Data extracts section start

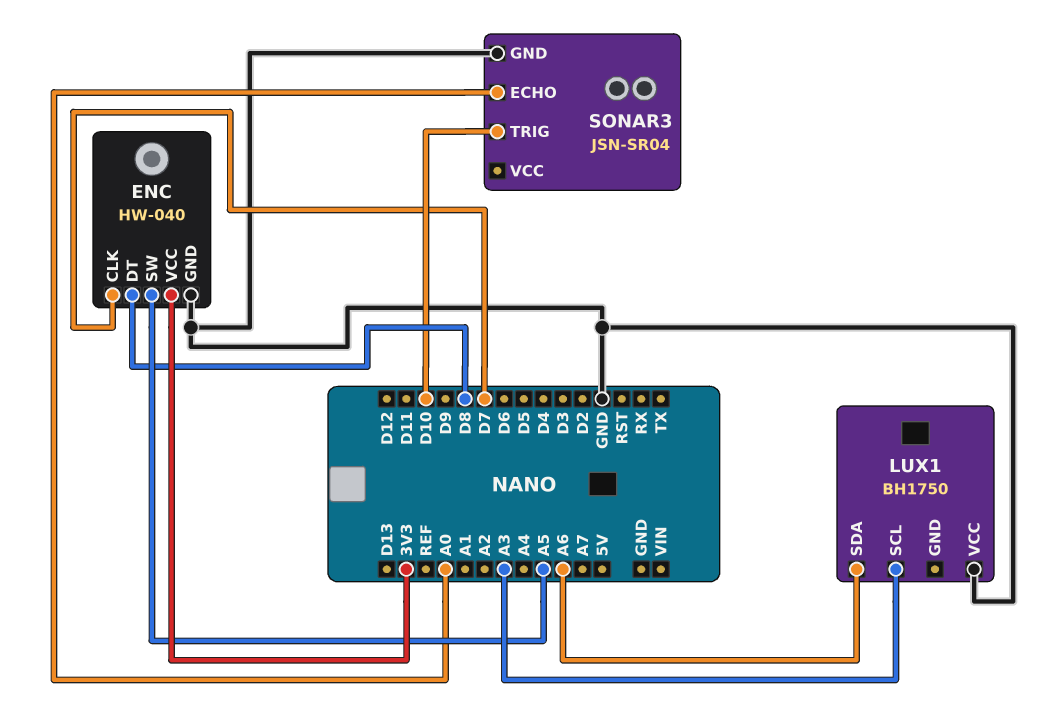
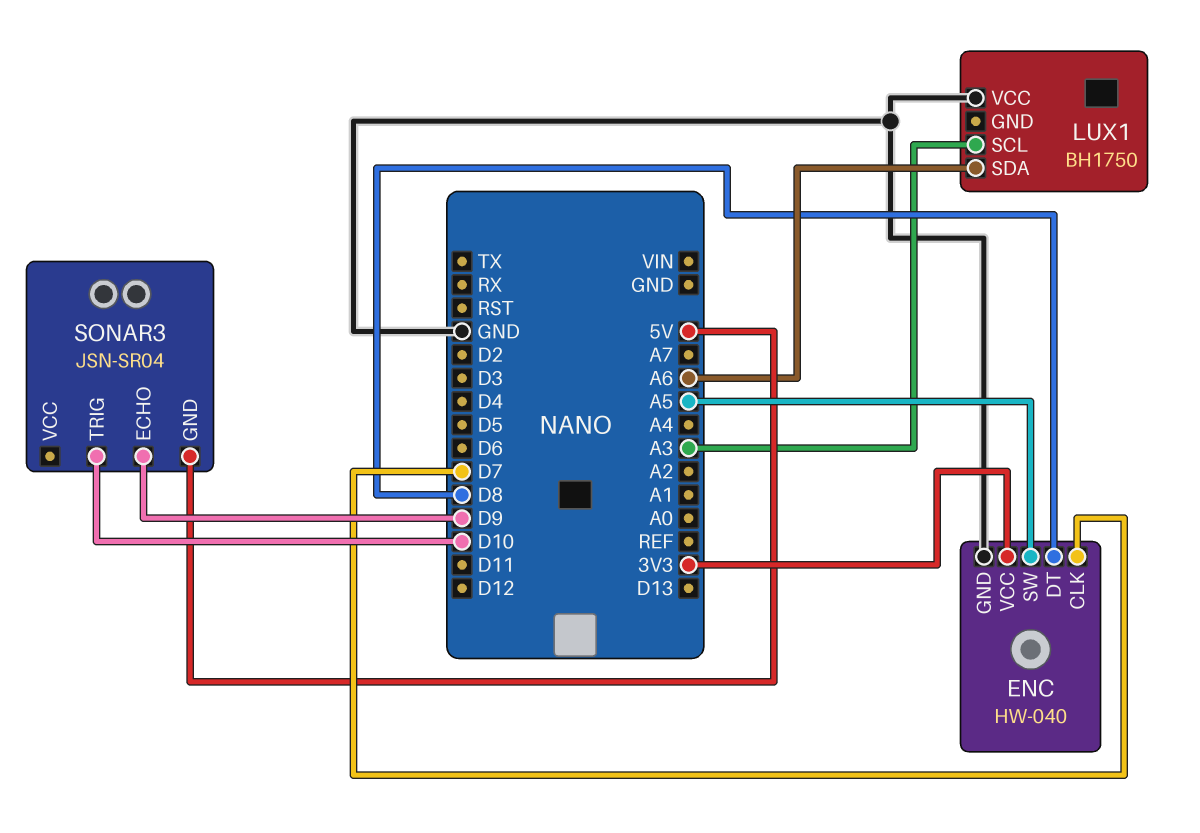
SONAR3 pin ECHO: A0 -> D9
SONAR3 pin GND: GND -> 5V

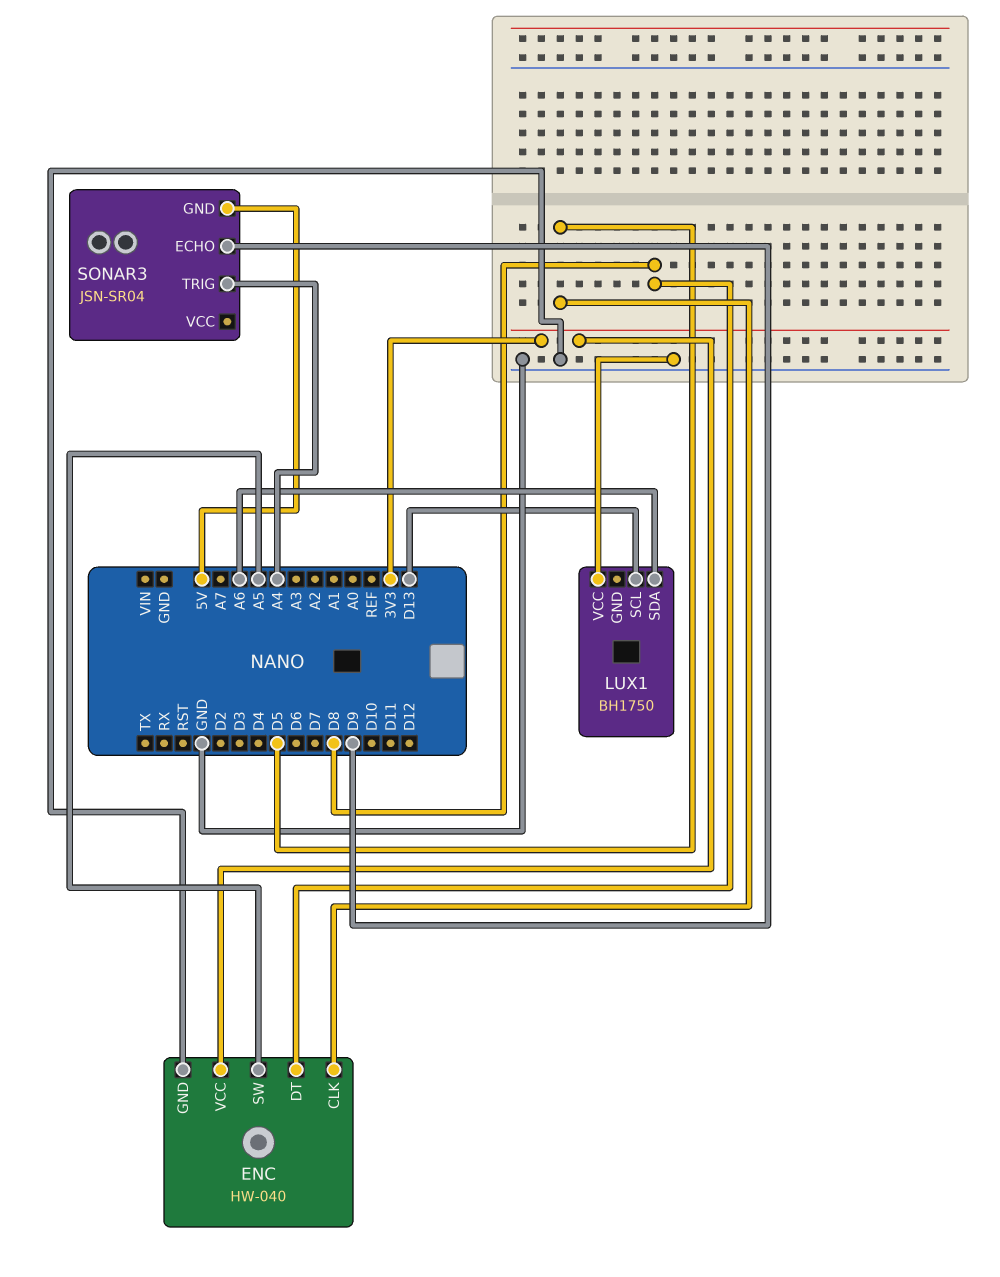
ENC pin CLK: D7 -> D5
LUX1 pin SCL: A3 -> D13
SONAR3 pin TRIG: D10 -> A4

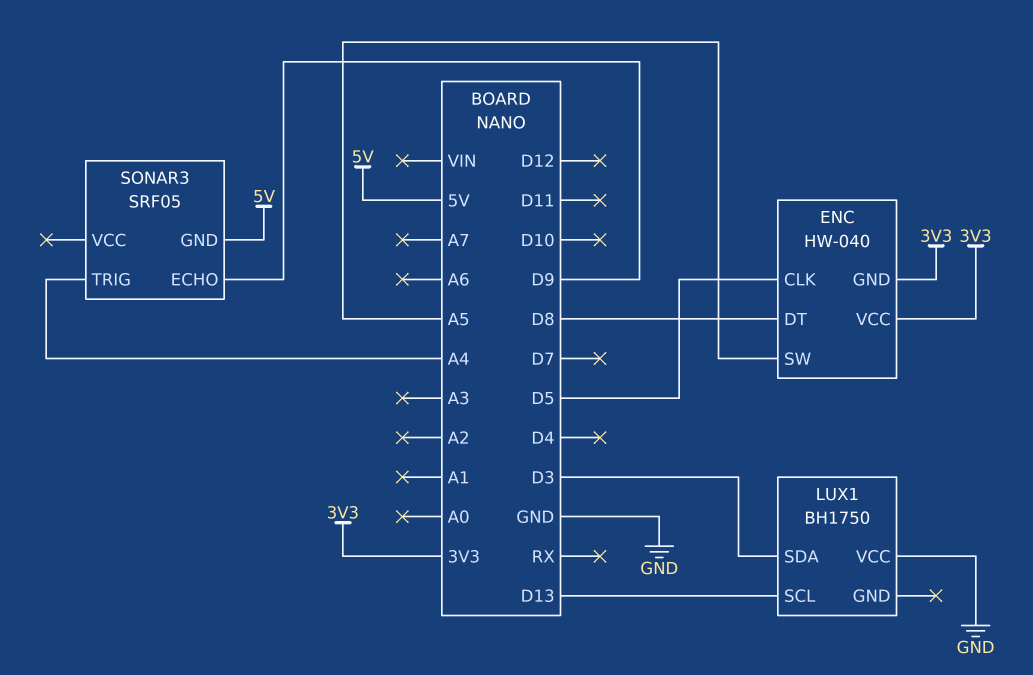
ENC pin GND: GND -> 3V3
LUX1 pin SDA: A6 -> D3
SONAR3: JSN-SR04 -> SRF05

Data extracts section end
Data extracts section start

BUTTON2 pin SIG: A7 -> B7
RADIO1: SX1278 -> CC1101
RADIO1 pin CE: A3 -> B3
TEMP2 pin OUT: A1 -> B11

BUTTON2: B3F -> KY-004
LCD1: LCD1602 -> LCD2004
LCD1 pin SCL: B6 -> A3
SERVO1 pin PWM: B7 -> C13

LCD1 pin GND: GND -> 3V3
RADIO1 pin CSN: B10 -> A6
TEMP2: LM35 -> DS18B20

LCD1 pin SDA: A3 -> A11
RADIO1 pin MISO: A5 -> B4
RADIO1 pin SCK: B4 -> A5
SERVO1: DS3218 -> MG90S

Data extracts section end

▶ _Exercise_:
Extract from the material above the stretch running from the line containing "SONAR3 pin TRIG: D10 -> A4" through the line containing "SONAR3: JSN-SR04 -> SRF05". Keep the text exact and the pictures out.

▶ _Output of the exercise_:
SONAR3 pin TRIG: D10 -> A4

ENC pin GND: GND -> 3V3
LUX1 pin SDA: A6 -> D3
SONAR3: JSN-SR04 -> SRF05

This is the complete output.